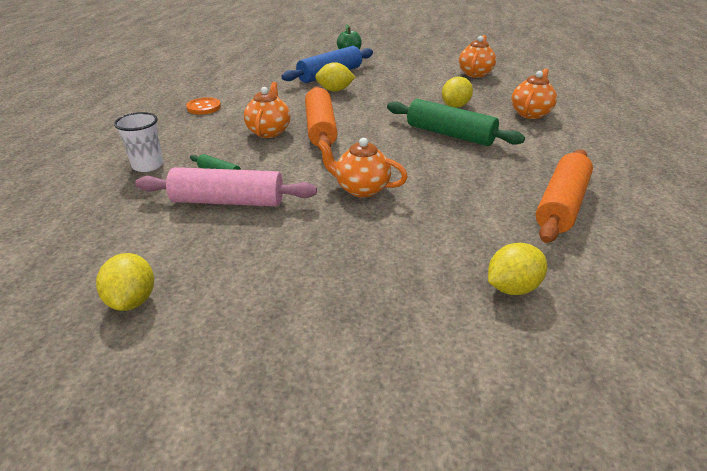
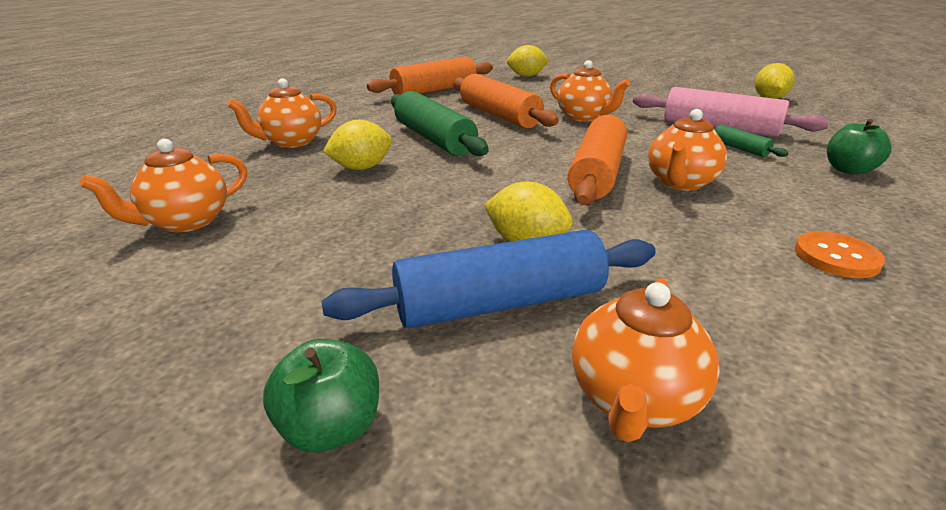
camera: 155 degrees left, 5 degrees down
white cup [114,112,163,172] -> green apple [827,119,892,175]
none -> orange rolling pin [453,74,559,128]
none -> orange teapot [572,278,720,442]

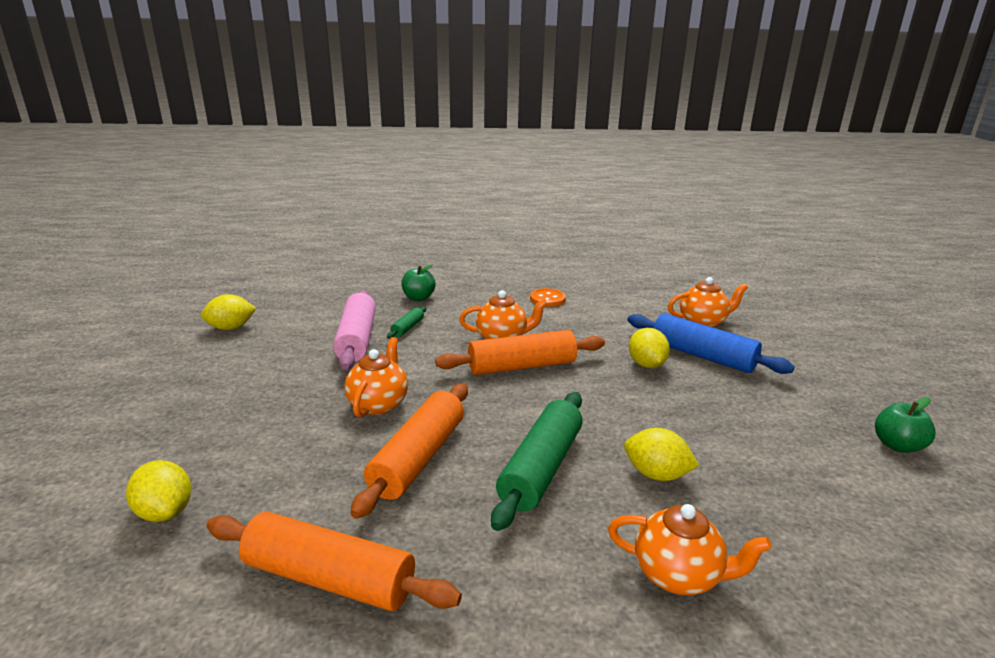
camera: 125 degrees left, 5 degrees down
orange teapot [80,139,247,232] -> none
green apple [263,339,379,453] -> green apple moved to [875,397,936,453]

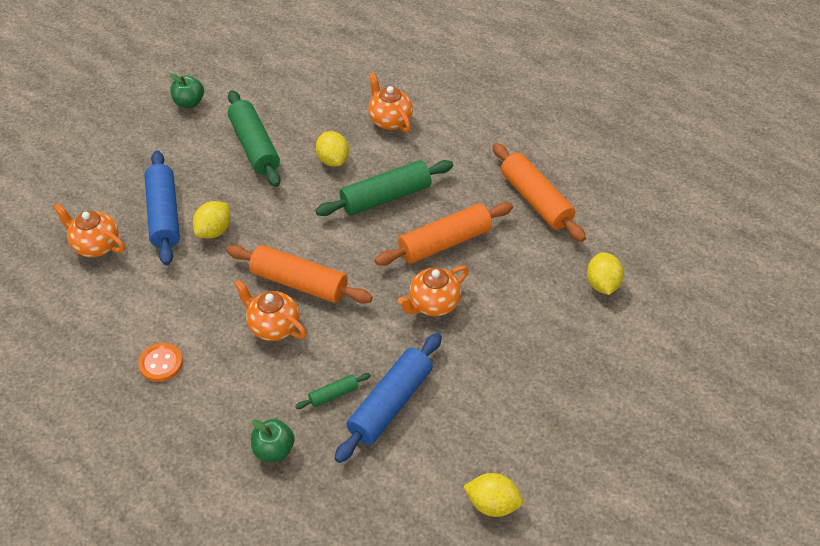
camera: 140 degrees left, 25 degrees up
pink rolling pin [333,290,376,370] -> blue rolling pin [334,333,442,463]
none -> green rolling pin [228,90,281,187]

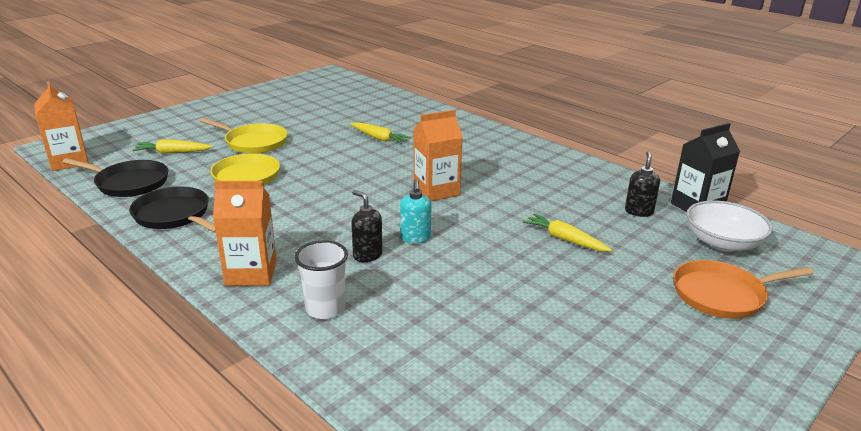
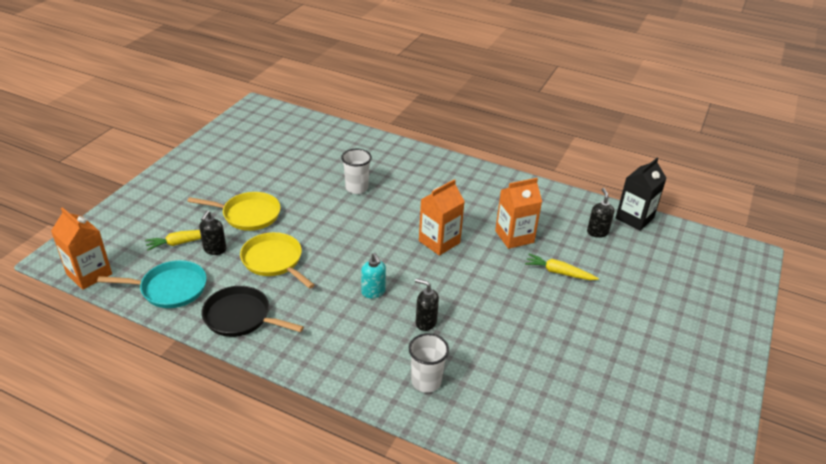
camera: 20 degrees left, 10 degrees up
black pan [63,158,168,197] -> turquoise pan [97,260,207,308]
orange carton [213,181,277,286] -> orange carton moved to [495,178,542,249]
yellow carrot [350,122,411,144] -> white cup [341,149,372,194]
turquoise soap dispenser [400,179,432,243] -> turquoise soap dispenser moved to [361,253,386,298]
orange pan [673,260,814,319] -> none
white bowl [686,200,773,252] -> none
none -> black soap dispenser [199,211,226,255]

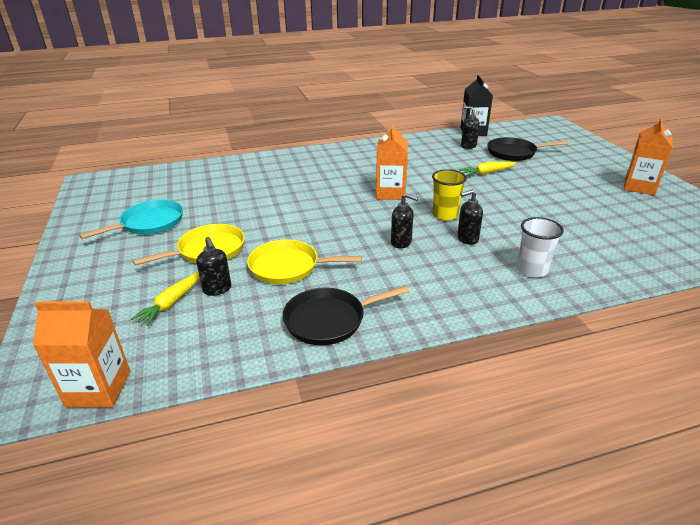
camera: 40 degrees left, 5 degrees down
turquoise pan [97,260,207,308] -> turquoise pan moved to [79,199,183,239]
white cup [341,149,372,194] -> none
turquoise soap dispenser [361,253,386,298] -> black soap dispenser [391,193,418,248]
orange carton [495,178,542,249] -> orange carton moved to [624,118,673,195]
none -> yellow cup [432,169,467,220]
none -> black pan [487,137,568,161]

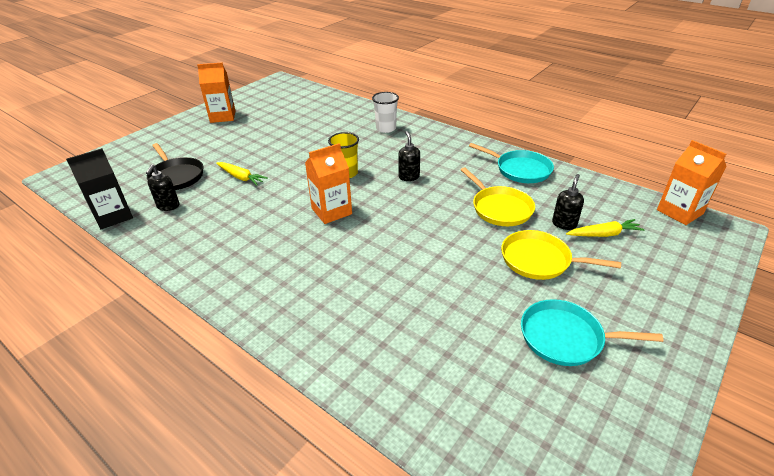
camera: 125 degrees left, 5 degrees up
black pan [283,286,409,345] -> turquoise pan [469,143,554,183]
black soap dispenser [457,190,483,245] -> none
**********
* [Try it]: Pictures are not part of the copy. Extract exactly the lines from the line containing "white cup [114,112,163,172]" through the final line of the entries above, both included.

* [Answer to the exercise]:
white cup [114,112,163,172] -> green apple [827,119,892,175]
none -> orange rolling pin [453,74,559,128]
none -> orange teapot [572,278,720,442]

camera: 125 degrees left, 5 degrees down
orange teapot [80,139,247,232] -> none
green apple [263,339,379,453] -> green apple moved to [875,397,936,453]

camera: 140 degrees left, 25 degrees up
pink rolling pin [333,290,376,370] -> blue rolling pin [334,333,442,463]
none -> green rolling pin [228,90,281,187]

camera: 20 degrees left, 10 degrees up
black pan [63,158,168,197] -> turquoise pan [97,260,207,308]
orange carton [213,181,277,286] -> orange carton moved to [495,178,542,249]
yellow carrot [350,122,411,144] -> white cup [341,149,372,194]
turquoise soap dispenser [400,179,432,243] -> turquoise soap dispenser moved to [361,253,386,298]
orange pan [673,260,814,319] -> none
white bowl [686,200,773,252] -> none
none -> black soap dispenser [199,211,226,255]

camera: 40 degrees left, 5 degrees down
turquoise pan [97,260,207,308] -> turquoise pan moved to [79,199,183,239]
white cup [341,149,372,194] -> none
turquoise soap dispenser [361,253,386,298] -> black soap dispenser [391,193,418,248]
orange carton [495,178,542,249] -> orange carton moved to [624,118,673,195]
none -> yellow cup [432,169,467,220]
none -> black pan [487,137,568,161]

camera: 125 degrees left, 5 degrees up
black pan [283,286,409,345] -> turquoise pan [469,143,554,183]
black soap dispenser [457,190,483,245] -> none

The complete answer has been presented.